[Exercise brief]
Every line with "orange" in it must be copied from the data.
Records shown Block Start
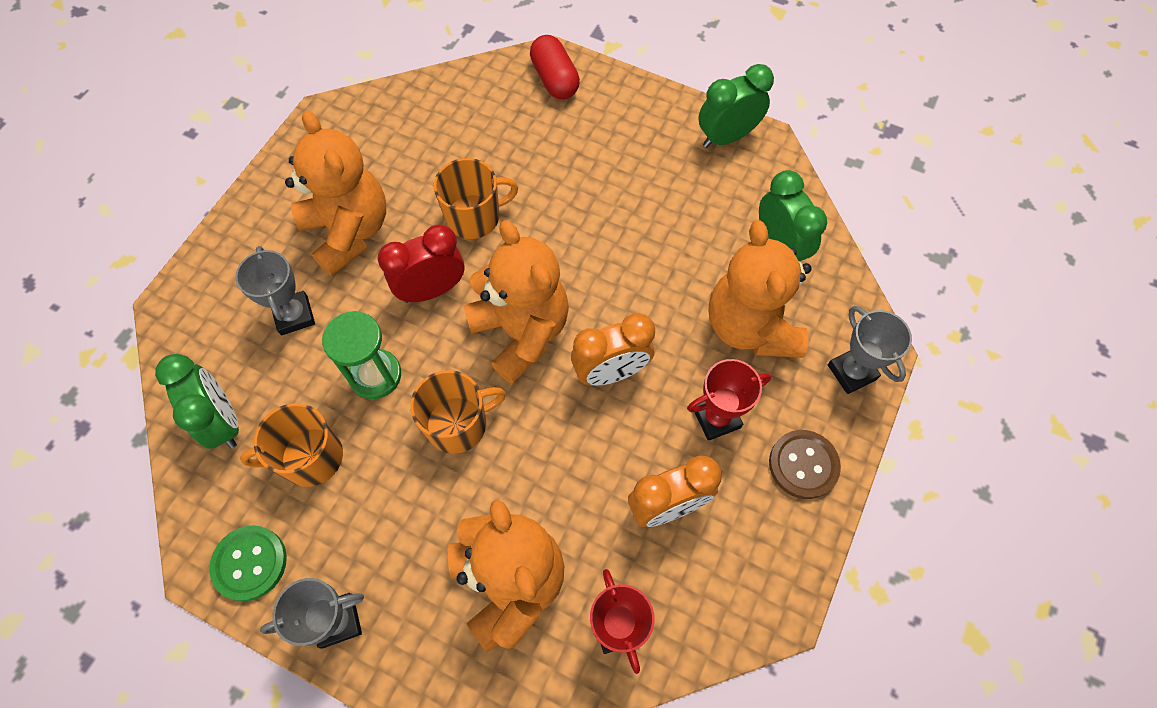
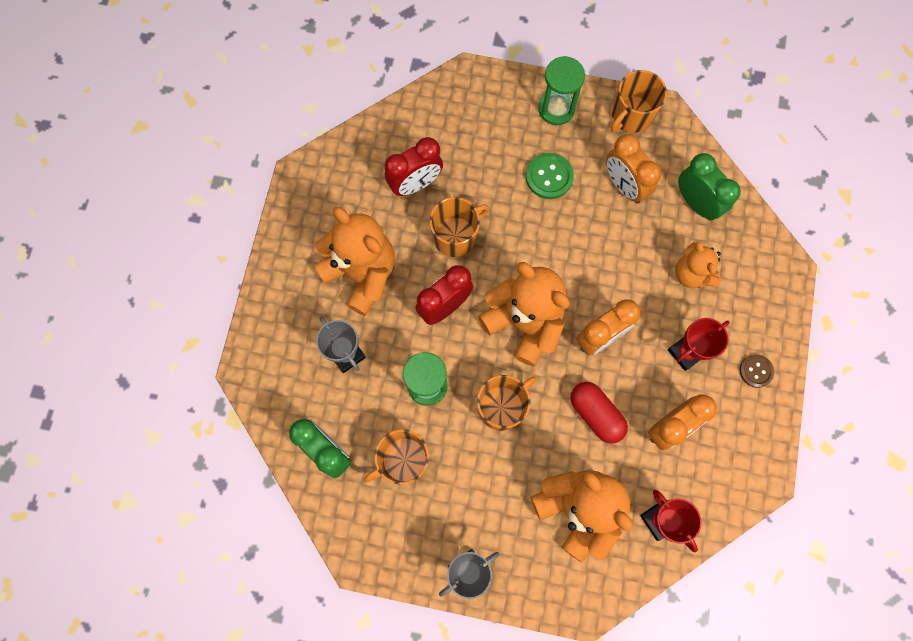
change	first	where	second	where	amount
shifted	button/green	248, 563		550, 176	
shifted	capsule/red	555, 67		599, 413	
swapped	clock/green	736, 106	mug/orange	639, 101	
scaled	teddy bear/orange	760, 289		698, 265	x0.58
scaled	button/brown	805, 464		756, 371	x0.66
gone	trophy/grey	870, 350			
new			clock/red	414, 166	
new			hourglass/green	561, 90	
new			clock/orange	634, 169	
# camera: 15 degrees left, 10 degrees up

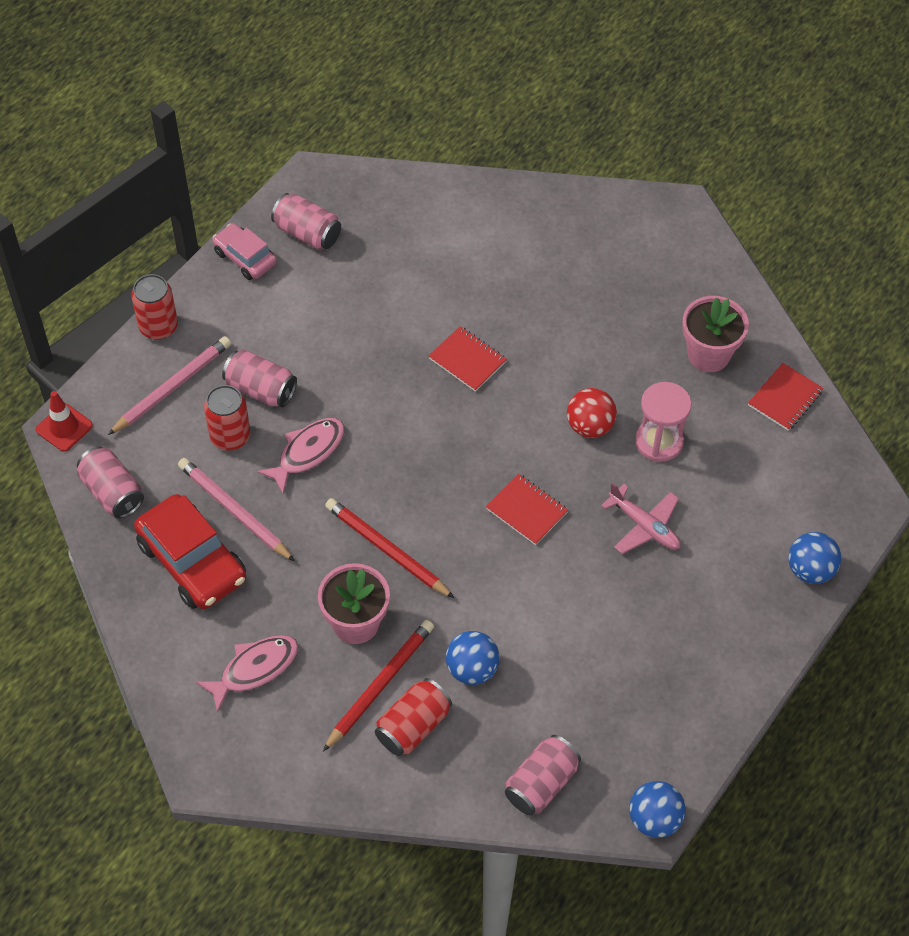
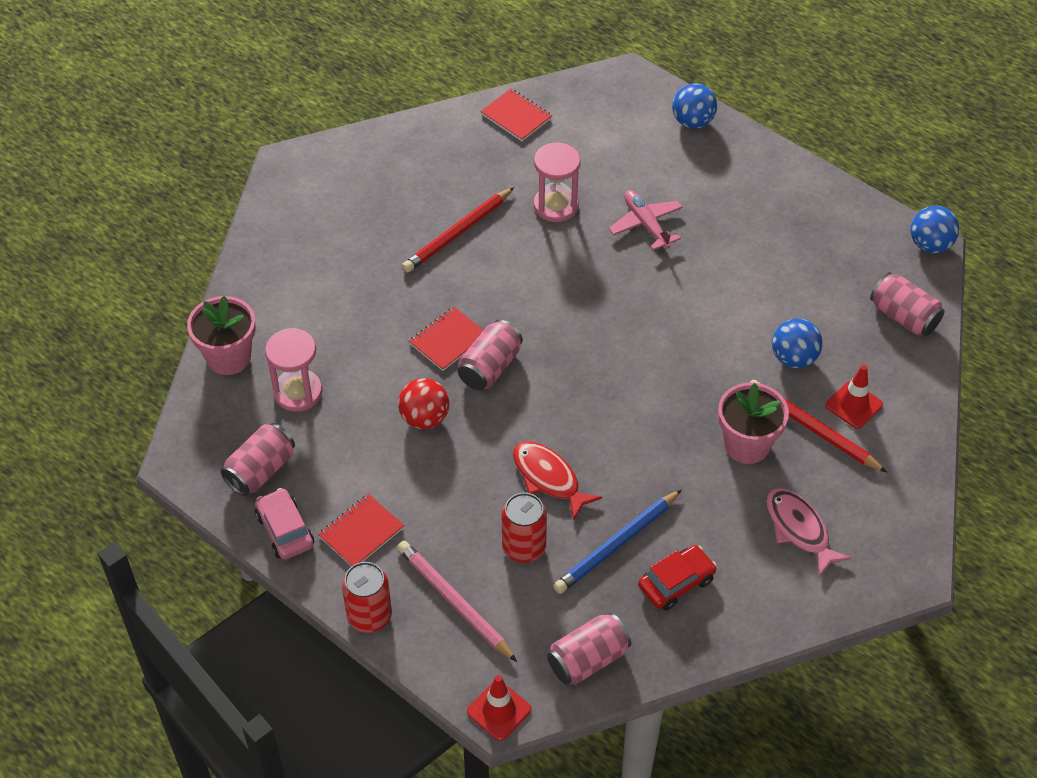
change	first	where	second	where	amount
scaled	car/red	190, 551		677, 578	x0.59
repainted	pencil/pink	236, 510	pencil/blue	617, 541	
rotated	car/pink	244, 251		284, 524	105 degrees clockwise
shifted	can/pink	259, 378		490, 355	
repainted	fish/pink	300, 456	fish/red	557, 480	
shifted	pencil/red	389, 548		458, 229	
swapped	can/red	413, 717	traffic cone/red	854, 397	
shifted	notebook/red	527, 509		361, 530	
shifted	ball/red	592, 413		423, 403	
rotated	plane/pink	641, 518		646, 220	75 degrees counterclockwise
shifted	flower pot/pink	715, 334		221, 335	
new			hourglass/pink	293, 370	
# camera: 85 degrees left, 5 degrees down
Records shown Block End
[Solution below]
swapped	clock/green	736, 106	mug/orange	639, 101	
scaled	teddy bear/orange	760, 289		698, 265	x0.58
new			clock/orange	634, 169	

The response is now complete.